*** Listed records ***

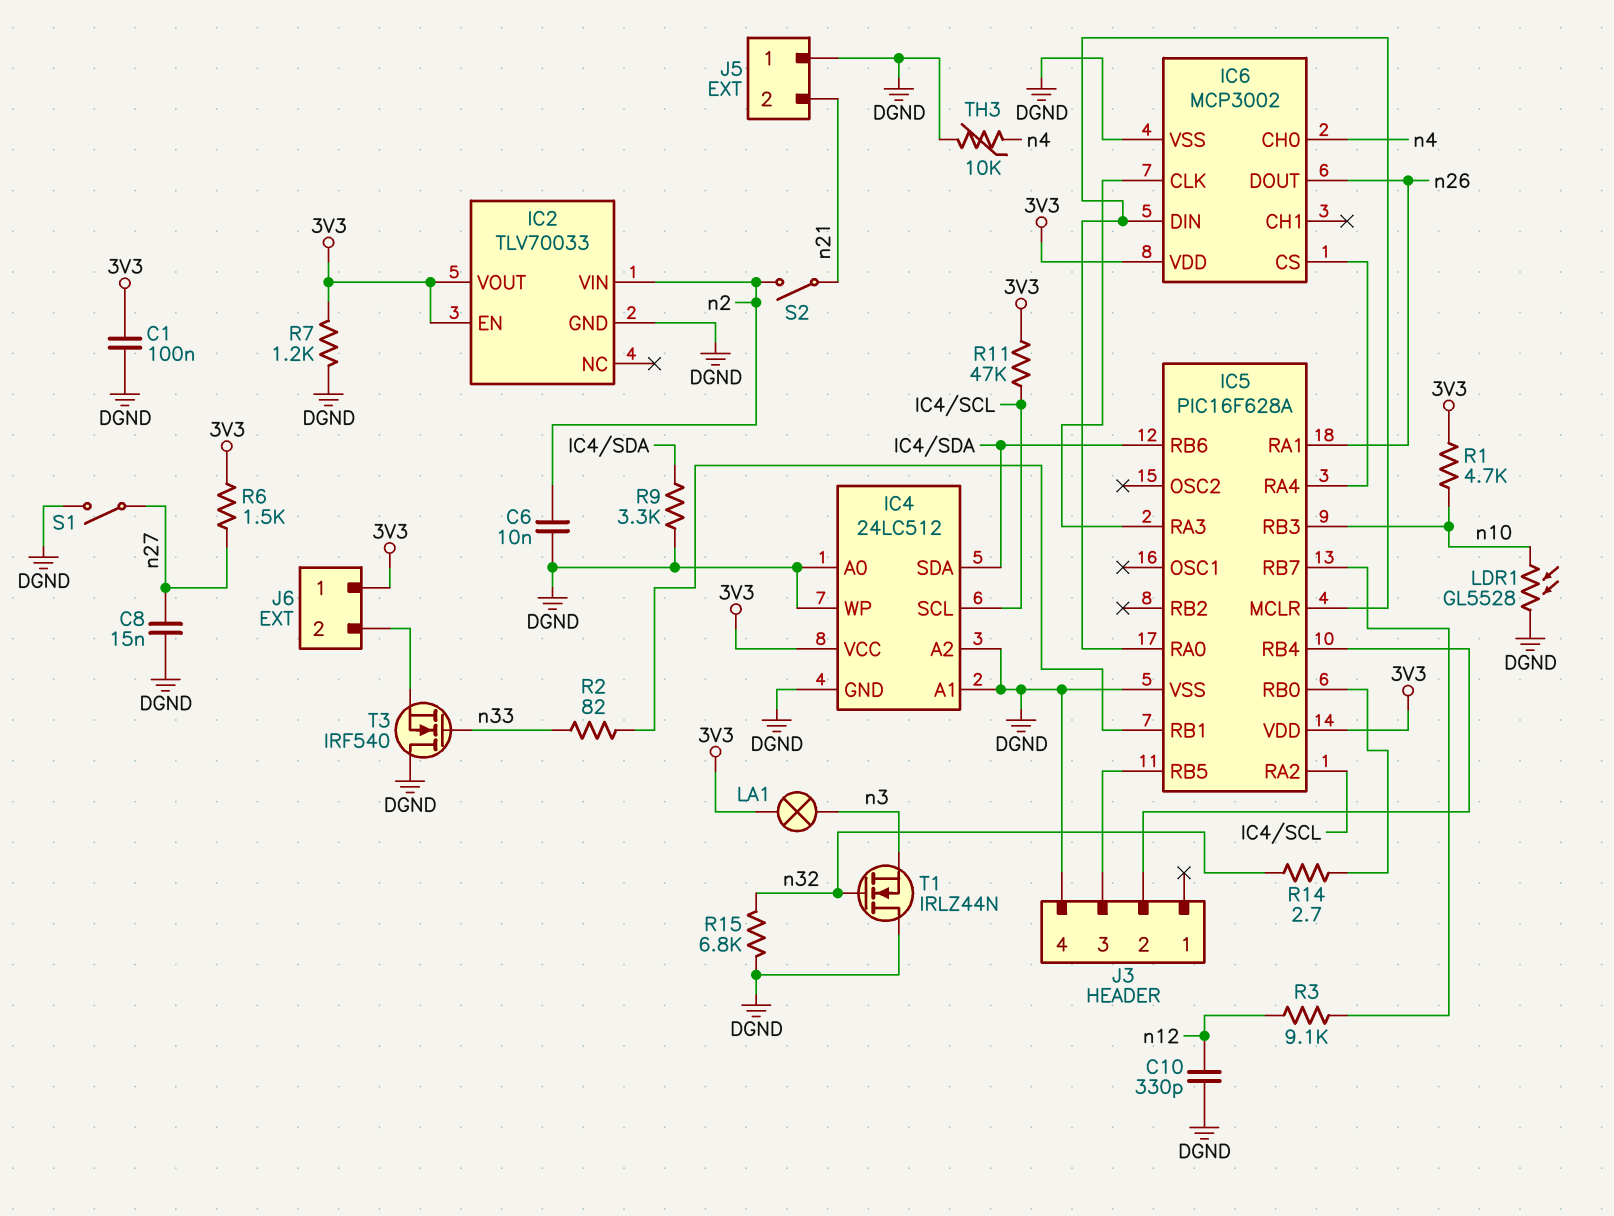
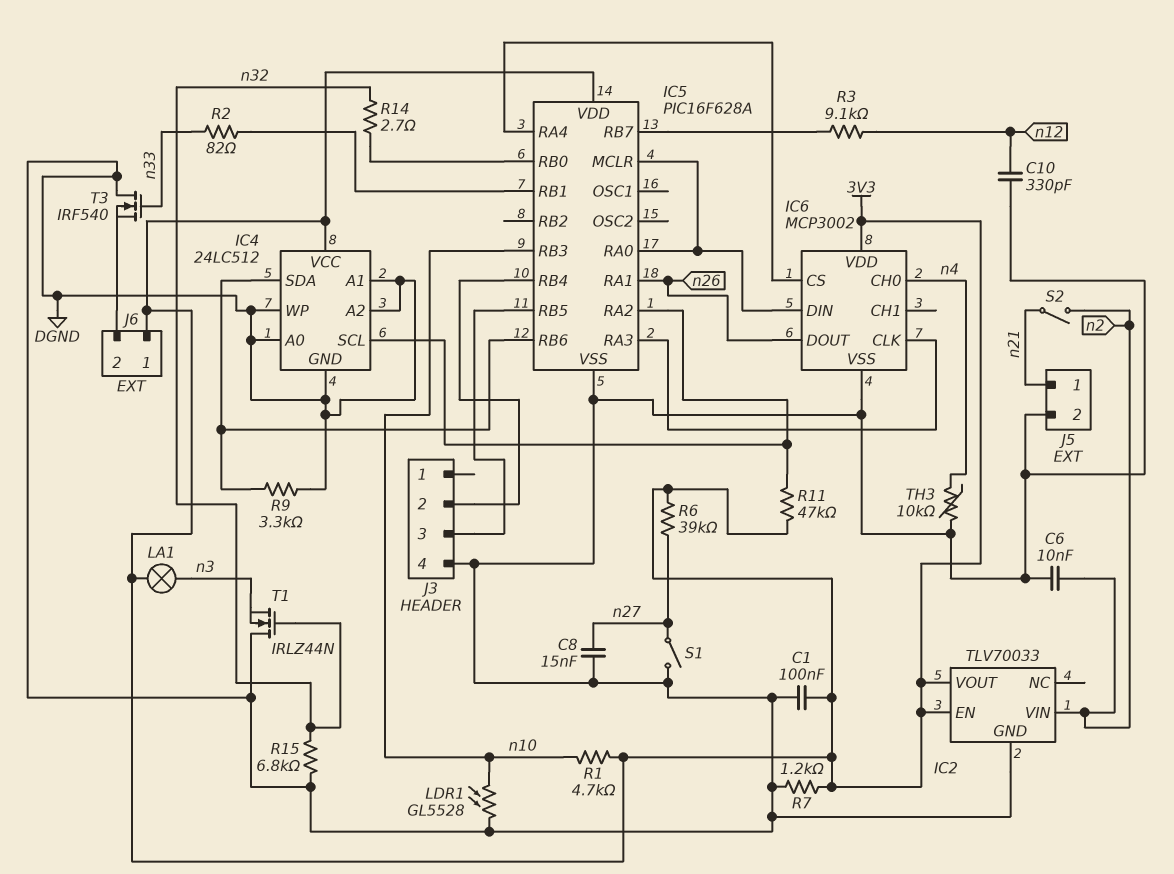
J5 pin 1: DGND -> n21
J5 pin 2: n21 -> DGND
R6: 1.5k (3V3, n27) -> 39k (3V3, n27)

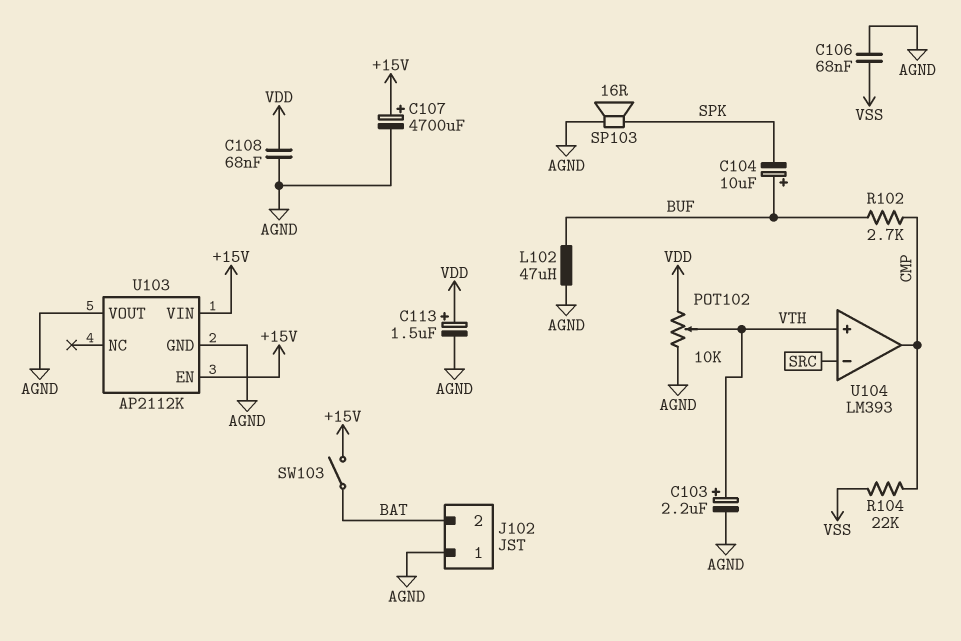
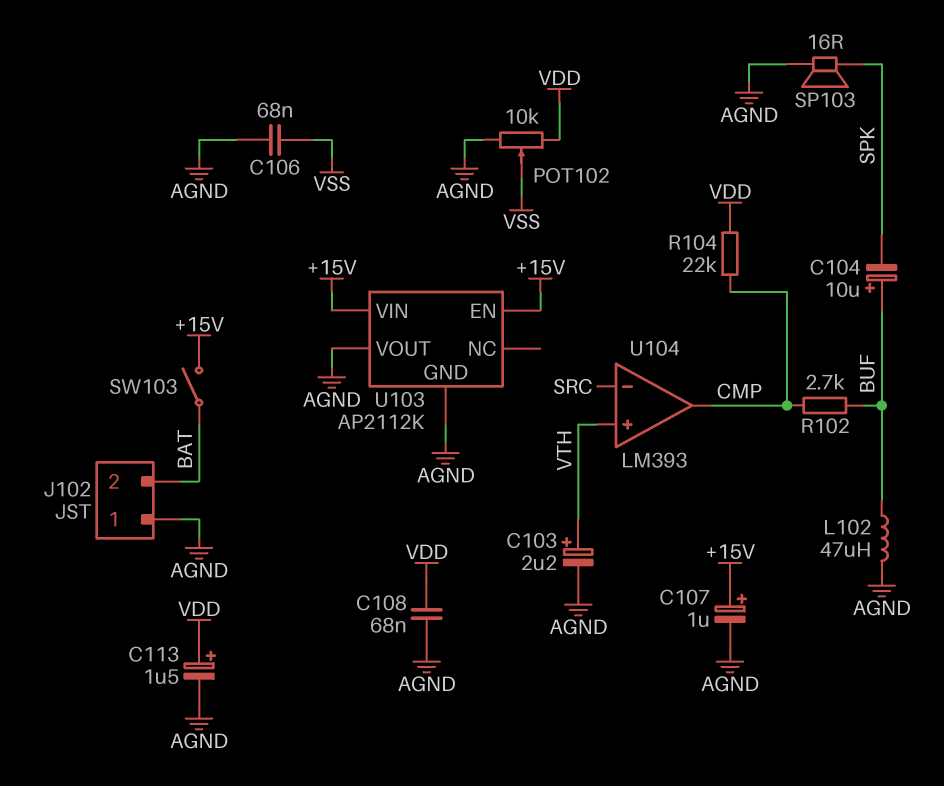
C107: 4700uF (plus +15V, minus AGND) -> 1uF (plus +15V, minus AGND)
POT102: 10k (AGND, VDD, wiper VTH) -> 10k (AGND, VDD, wiper VSS)
R104: 22k (CMP, VSS) -> 22k (CMP, VDD)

*** End of Listed records ***

Task to carry out: Copy out each line of the listing that holds "AGND".

Your response:
C107: 4700uF (plus +15V, minus AGND) -> 1uF (plus +15V, minus AGND)
POT102: 10k (AGND, VDD, wiper VTH) -> 10k (AGND, VDD, wiper VSS)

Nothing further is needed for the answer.